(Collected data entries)
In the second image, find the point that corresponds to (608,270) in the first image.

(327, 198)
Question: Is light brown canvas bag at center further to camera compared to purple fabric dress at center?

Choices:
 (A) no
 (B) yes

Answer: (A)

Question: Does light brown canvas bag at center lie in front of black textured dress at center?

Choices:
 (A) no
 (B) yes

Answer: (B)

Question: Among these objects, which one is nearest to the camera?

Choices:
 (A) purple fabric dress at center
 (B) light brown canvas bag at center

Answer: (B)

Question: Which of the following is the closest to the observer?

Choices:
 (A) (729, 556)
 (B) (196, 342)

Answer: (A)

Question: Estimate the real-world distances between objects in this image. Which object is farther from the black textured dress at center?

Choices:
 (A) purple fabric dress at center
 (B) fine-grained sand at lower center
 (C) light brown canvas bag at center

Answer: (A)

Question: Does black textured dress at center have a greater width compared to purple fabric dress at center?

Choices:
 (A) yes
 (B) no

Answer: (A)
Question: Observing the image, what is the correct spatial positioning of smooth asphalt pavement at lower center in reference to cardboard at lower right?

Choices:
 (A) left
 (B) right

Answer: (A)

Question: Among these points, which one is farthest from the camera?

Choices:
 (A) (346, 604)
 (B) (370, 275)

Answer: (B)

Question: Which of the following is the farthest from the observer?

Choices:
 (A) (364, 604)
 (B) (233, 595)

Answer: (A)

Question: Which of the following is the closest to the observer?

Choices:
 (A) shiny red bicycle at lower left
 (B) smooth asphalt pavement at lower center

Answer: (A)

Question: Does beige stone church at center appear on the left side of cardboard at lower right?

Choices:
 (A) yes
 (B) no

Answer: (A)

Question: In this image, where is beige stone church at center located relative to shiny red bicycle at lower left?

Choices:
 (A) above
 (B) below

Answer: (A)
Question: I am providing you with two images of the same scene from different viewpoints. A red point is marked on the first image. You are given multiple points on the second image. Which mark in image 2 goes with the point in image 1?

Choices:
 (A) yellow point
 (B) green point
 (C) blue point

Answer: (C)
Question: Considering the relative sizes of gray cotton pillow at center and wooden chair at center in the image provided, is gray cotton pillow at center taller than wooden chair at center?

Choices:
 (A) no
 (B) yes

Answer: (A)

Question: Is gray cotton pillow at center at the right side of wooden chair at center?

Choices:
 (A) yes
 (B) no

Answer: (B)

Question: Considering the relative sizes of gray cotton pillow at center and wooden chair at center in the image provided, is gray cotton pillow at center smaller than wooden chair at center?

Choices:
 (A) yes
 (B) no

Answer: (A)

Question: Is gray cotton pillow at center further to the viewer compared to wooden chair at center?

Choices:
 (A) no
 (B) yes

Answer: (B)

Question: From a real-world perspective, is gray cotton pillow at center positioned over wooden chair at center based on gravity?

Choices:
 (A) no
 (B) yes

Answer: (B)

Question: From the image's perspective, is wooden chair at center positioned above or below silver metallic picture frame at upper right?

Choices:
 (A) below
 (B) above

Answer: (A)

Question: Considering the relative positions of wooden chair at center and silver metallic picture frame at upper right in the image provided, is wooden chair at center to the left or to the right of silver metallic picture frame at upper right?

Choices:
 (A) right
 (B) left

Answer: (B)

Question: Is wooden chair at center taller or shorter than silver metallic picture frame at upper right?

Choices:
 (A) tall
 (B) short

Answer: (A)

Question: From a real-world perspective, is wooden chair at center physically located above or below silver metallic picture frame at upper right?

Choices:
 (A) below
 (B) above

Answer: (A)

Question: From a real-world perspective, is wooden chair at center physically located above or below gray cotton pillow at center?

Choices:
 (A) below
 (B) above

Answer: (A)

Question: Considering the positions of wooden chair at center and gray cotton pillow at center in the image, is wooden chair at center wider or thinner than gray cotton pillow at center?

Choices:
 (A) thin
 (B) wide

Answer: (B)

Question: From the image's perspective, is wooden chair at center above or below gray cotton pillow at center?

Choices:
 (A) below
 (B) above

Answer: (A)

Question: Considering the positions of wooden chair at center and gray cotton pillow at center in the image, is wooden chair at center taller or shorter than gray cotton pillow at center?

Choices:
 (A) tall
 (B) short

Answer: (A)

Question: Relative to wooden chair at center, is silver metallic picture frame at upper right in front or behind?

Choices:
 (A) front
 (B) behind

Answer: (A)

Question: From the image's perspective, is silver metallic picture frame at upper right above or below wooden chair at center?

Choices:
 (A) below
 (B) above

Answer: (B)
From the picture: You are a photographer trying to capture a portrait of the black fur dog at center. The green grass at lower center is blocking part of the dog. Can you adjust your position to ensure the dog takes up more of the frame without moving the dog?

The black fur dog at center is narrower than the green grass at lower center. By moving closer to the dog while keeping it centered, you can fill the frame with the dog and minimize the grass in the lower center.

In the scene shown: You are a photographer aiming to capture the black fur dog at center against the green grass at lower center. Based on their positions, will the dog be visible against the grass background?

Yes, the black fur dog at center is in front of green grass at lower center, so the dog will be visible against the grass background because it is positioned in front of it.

- **What you are asked to do**: Extract every row above and reproduce each line without any change.

- **Your solution**:
In the second image, find the point that corresponds to (608,270) in the first image.

(327, 198)
Question: Is light brown canvas bag at center further to camera compared to purple fabric dress at center?

Choices:
 (A) no
 (B) yes

Answer: (A)

Question: Does light brown canvas bag at center lie in front of black textured dress at center?

Choices:
 (A) no
 (B) yes

Answer: (B)

Question: Among these objects, which one is nearest to the camera?

Choices:
 (A) purple fabric dress at center
 (B) light brown canvas bag at center

Answer: (B)

Question: Which of the following is the closest to the observer?

Choices:
 (A) (729, 556)
 (B) (196, 342)

Answer: (A)

Question: Estimate the real-world distances between objects in this image. Which object is farther from the black textured dress at center?

Choices:
 (A) purple fabric dress at center
 (B) fine-grained sand at lower center
 (C) light brown canvas bag at center

Answer: (A)

Question: Does black textured dress at center have a greater width compared to purple fabric dress at center?

Choices:
 (A) yes
 (B) no

Answer: (A)
Question: Observing the image, what is the correct spatial positioning of smooth asphalt pavement at lower center in reference to cardboard at lower right?

Choices:
 (A) left
 (B) right

Answer: (A)

Question: Among these points, which one is farthest from the camera?

Choices:
 (A) (346, 604)
 (B) (370, 275)

Answer: (B)

Question: Which of the following is the farthest from the observer?

Choices:
 (A) (364, 604)
 (B) (233, 595)

Answer: (A)

Question: Which of the following is the closest to the observer?

Choices:
 (A) shiny red bicycle at lower left
 (B) smooth asphalt pavement at lower center

Answer: (A)

Question: Does beige stone church at center appear on the left side of cardboard at lower right?

Choices:
 (A) yes
 (B) no

Answer: (A)

Question: In this image, where is beige stone church at center located relative to shiny red bicycle at lower left?

Choices:
 (A) above
 (B) below

Answer: (A)
Question: I am providing you with two images of the same scene from different viewpoints. A red point is marked on the first image. You are given multiple points on the second image. Which mark in image 2 goes with the point in image 1?

Choices:
 (A) yellow point
 (B) green point
 (C) blue point

Answer: (C)
Question: Considering the relative sizes of gray cotton pillow at center and wooden chair at center in the image provided, is gray cotton pillow at center taller than wooden chair at center?

Choices:
 (A) no
 (B) yes

Answer: (A)

Question: Is gray cotton pillow at center at the right side of wooden chair at center?

Choices:
 (A) yes
 (B) no

Answer: (B)

Question: Considering the relative sizes of gray cotton pillow at center and wooden chair at center in the image provided, is gray cotton pillow at center smaller than wooden chair at center?

Choices:
 (A) yes
 (B) no

Answer: (A)

Question: Is gray cotton pillow at center further to the viewer compared to wooden chair at center?

Choices:
 (A) no
 (B) yes

Answer: (B)

Question: From a real-world perspective, is gray cotton pillow at center positioned over wooden chair at center based on gravity?

Choices:
 (A) no
 (B) yes

Answer: (B)

Question: From the image's perspective, is wooden chair at center positioned above or below silver metallic picture frame at upper right?

Choices:
 (A) below
 (B) above

Answer: (A)

Question: Considering the relative positions of wooden chair at center and silver metallic picture frame at upper right in the image provided, is wooden chair at center to the left or to the right of silver metallic picture frame at upper right?

Choices:
 (A) right
 (B) left

Answer: (B)

Question: Is wooden chair at center taller or shorter than silver metallic picture frame at upper right?

Choices:
 (A) tall
 (B) short

Answer: (A)

Question: From a real-world perspective, is wooden chair at center physically located above or below silver metallic picture frame at upper right?

Choices:
 (A) below
 (B) above

Answer: (A)

Question: From a real-world perspective, is wooden chair at center physically located above or below gray cotton pillow at center?

Choices:
 (A) below
 (B) above

Answer: (A)

Question: Considering the positions of wooden chair at center and gray cotton pillow at center in the image, is wooden chair at center wider or thinner than gray cotton pillow at center?

Choices:
 (A) thin
 (B) wide

Answer: (B)

Question: From the image's perspective, is wooden chair at center above or below gray cotton pillow at center?

Choices:
 (A) below
 (B) above

Answer: (A)

Question: Considering the positions of wooden chair at center and gray cotton pillow at center in the image, is wooden chair at center taller or shorter than gray cotton pillow at center?

Choices:
 (A) tall
 (B) short

Answer: (A)

Question: Relative to wooden chair at center, is silver metallic picture frame at upper right in front or behind?

Choices:
 (A) front
 (B) behind

Answer: (A)

Question: From the image's perspective, is silver metallic picture frame at upper right above or below wooden chair at center?

Choices:
 (A) below
 (B) above

Answer: (B)
From the picture: You are a photographer trying to capture a portrait of the black fur dog at center. The green grass at lower center is blocking part of the dog. Can you adjust your position to ensure the dog takes up more of the frame without moving the dog?

The black fur dog at center is narrower than the green grass at lower center. By moving closer to the dog while keeping it centered, you can fill the frame with the dog and minimize the grass in the lower center.

In the scene shown: You are a photographer aiming to capture the black fur dog at center against the green grass at lower center. Based on their positions, will the dog be visible against the grass background?

Yes, the black fur dog at center is in front of green grass at lower center, so the dog will be visible against the grass background because it is positioned in front of it.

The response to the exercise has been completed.